### AIM OF THE EXERCISE
Every line below that carries the word "round" needs to be copied.

### DATA PROVIDED
######
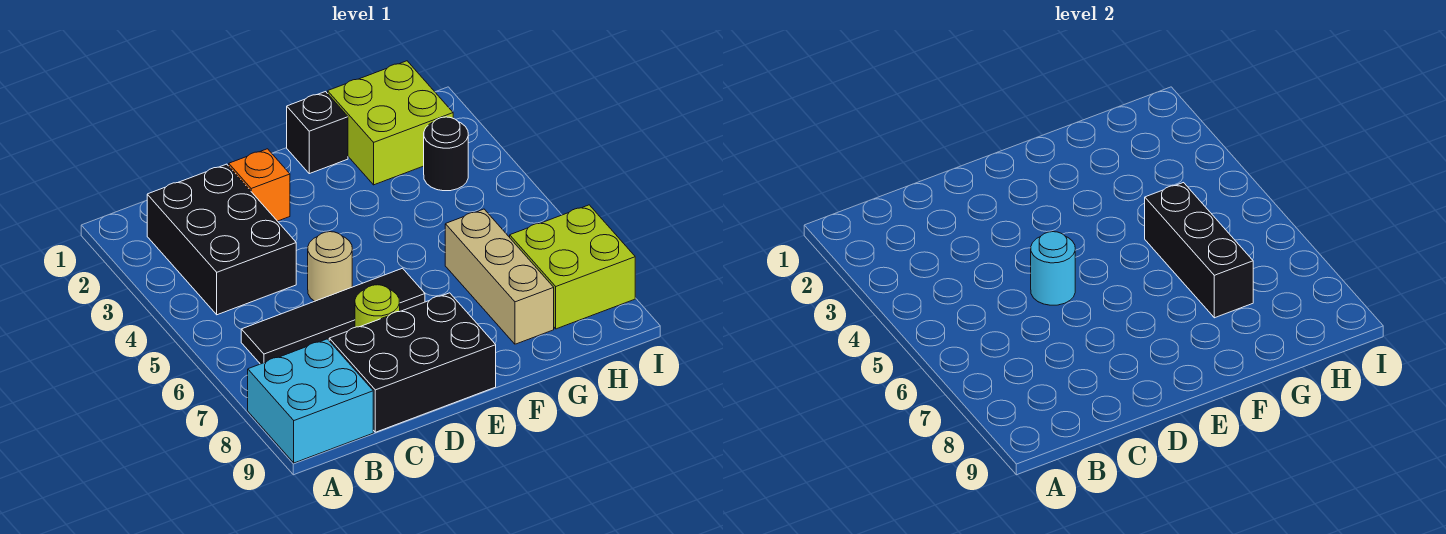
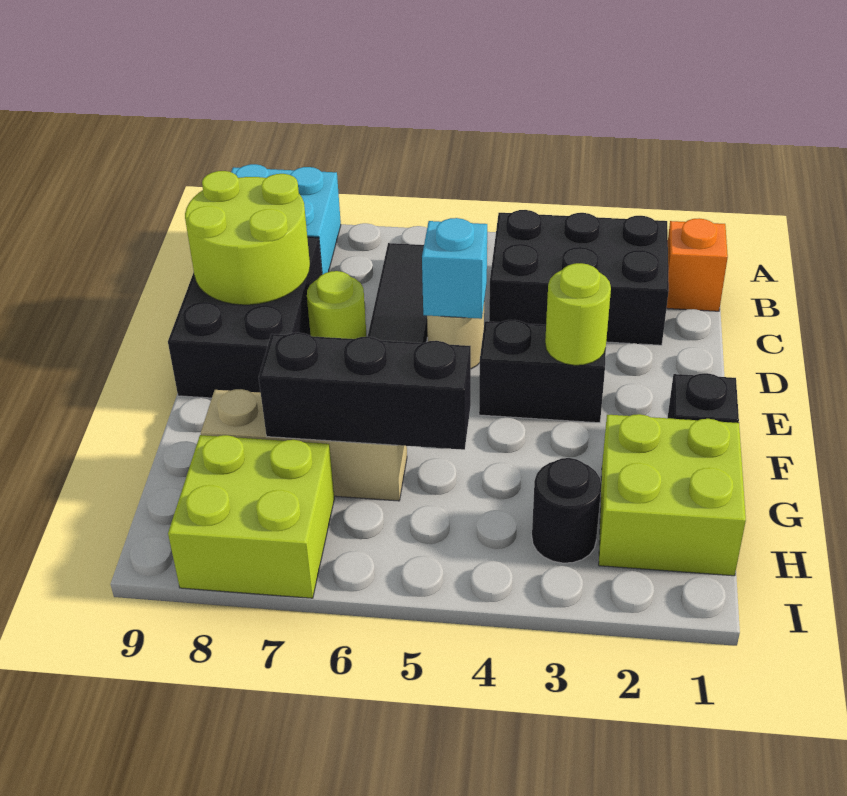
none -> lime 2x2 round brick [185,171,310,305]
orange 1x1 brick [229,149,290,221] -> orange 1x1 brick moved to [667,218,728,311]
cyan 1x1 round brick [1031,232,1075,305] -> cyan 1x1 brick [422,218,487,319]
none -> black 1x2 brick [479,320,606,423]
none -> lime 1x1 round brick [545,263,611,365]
######
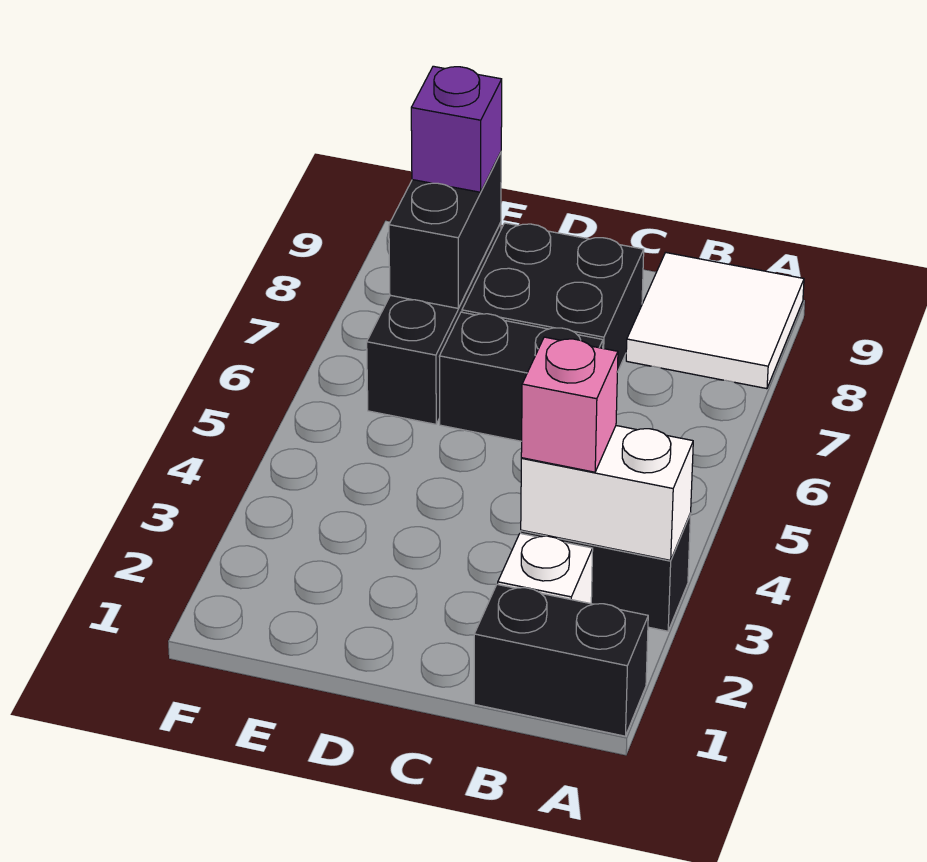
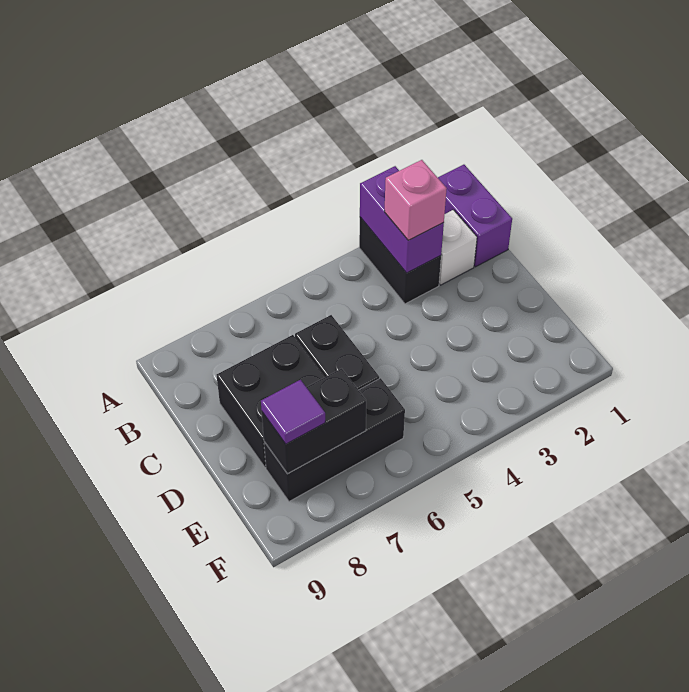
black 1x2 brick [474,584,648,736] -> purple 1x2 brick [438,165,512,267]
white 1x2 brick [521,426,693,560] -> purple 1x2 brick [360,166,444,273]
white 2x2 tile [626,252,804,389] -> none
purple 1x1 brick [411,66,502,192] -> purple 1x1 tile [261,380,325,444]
######
### FINAL ANSWER
none -> lime 2x2 round brick [185,171,310,305]
cyan 1x1 round brick [1031,232,1075,305] -> cyan 1x1 brick [422,218,487,319]
none -> lime 1x1 round brick [545,263,611,365]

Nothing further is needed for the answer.